++++ Material to process ++++
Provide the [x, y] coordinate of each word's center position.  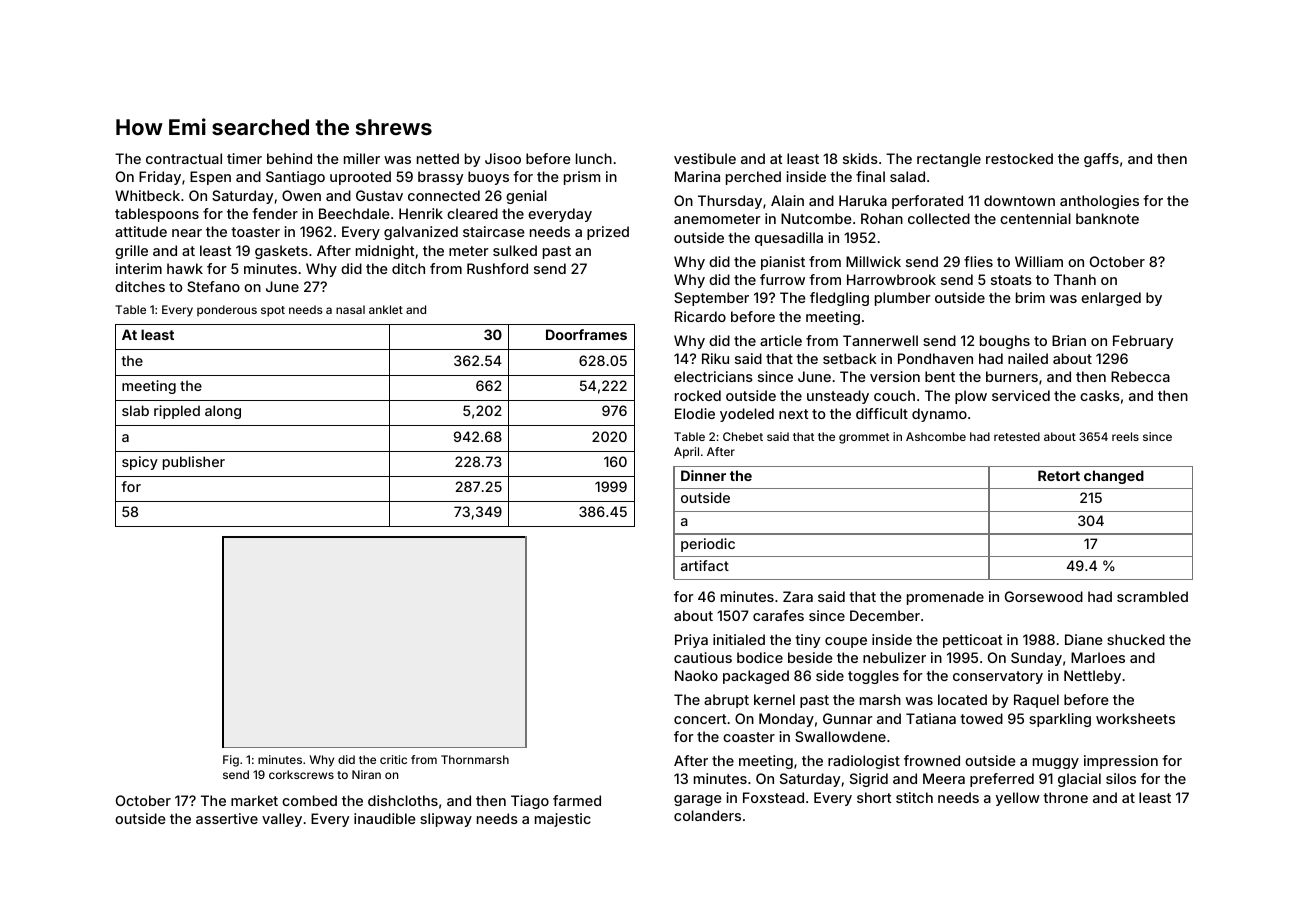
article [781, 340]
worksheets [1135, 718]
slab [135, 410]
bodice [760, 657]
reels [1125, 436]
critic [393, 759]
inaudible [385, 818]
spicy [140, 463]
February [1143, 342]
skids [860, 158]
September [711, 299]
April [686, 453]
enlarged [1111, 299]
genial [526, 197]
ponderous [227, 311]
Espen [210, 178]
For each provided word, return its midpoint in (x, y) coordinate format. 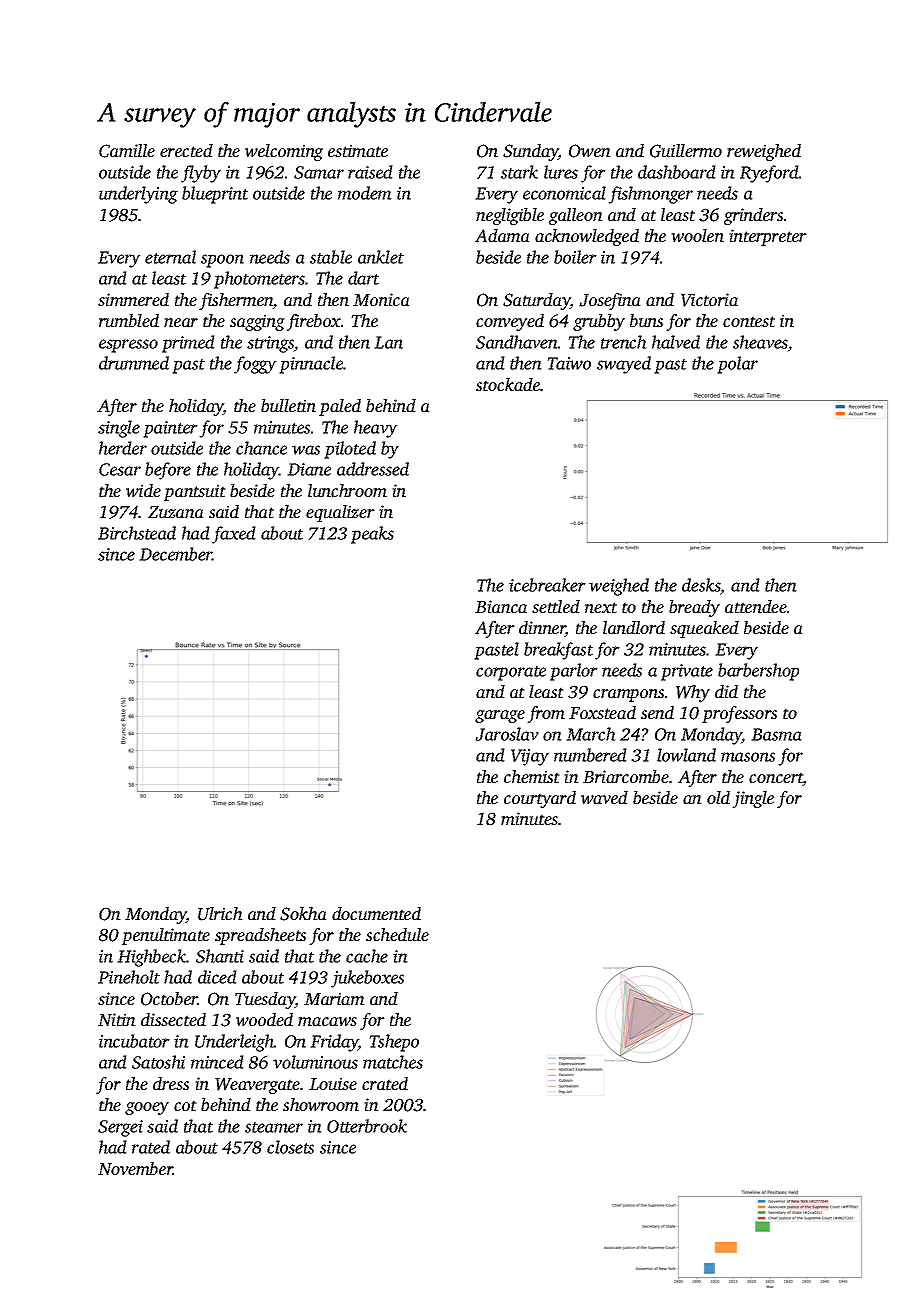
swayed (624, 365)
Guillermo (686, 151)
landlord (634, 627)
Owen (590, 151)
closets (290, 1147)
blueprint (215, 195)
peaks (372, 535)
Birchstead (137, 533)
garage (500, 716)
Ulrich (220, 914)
++++
**Set exercise:**
Reproduce every line of the material above, including the requests, adding 122 to each coordinate value in the answers. Omit the pictures from your response.

**Response below:**
Provide the [x, y] coordinate of each word's center position.  
article [903, 462]
worksheets [1257, 840]
slab [257, 532]
bodice [882, 779]
reels [1247, 558]
critic [515, 881]
inaudible [507, 940]
spicy [262, 585]
February [1265, 464]
skids [982, 280]
September [833, 421]
April [808, 575]
enlarged [1233, 421]
genial [648, 319]
ponderous [349, 433]
Espen [332, 300]
For each provided word, return its midpoint in (x, y) coordinate format. 
swayed (746, 487)
Guillermo (808, 273)
landlord (756, 749)
Owen (712, 273)
closets (412, 1269)
blueprint (337, 317)
peaks (494, 657)
Birchstead (259, 655)
garage (622, 838)
Ulrich (342, 1036)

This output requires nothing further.